▶ WHAT THE TASK ASKS:
Whenever a line below includes the word "dumbbell", copy that line.

----------

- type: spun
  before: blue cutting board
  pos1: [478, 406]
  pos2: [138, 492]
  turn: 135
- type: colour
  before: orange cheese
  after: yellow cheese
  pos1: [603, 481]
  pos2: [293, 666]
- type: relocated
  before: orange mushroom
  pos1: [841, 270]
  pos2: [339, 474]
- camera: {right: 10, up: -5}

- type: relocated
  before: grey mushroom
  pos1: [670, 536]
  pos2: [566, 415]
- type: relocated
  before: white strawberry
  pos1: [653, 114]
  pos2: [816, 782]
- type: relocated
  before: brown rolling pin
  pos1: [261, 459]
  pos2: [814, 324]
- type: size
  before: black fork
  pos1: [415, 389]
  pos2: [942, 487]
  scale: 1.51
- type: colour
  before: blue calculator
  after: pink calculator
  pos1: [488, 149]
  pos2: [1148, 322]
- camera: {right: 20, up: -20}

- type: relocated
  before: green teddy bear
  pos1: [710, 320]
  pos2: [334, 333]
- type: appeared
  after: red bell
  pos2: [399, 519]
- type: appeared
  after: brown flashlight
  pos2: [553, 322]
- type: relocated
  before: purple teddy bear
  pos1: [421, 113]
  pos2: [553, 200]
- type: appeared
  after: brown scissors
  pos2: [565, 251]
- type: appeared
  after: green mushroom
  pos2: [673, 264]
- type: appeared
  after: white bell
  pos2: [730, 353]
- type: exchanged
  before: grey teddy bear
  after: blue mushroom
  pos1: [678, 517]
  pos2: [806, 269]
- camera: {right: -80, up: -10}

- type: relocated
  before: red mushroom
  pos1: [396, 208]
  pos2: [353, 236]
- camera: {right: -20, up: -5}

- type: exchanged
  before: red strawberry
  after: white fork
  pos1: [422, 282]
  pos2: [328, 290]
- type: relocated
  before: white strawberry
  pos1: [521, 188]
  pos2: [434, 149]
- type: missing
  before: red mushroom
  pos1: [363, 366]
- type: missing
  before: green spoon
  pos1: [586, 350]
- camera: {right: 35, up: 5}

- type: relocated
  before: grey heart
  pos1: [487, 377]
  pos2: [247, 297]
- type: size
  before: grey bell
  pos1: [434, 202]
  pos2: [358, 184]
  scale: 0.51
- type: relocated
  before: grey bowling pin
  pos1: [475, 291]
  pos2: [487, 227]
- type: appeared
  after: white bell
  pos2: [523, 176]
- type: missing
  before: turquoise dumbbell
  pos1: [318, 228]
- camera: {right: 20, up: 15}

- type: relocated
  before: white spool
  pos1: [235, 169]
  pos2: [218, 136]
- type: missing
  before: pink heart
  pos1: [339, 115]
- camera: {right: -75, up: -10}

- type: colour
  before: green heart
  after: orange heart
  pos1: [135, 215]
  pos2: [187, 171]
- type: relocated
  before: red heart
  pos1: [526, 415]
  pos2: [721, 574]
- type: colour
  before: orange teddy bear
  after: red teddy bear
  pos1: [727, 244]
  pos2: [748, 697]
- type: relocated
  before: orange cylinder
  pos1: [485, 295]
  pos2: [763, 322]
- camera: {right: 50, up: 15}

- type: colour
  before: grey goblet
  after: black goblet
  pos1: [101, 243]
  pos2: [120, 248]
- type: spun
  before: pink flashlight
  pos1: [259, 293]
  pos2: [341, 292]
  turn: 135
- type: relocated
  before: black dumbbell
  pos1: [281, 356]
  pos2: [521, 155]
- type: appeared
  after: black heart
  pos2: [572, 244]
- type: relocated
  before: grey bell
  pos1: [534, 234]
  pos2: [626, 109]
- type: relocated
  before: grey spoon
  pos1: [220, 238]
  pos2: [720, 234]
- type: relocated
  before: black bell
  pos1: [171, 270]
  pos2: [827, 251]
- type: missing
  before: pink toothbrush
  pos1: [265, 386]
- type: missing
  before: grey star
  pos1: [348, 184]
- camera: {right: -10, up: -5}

----------

▶ ANSWER SPACE:
  before: turquoise dumbbell
  before: black dumbbell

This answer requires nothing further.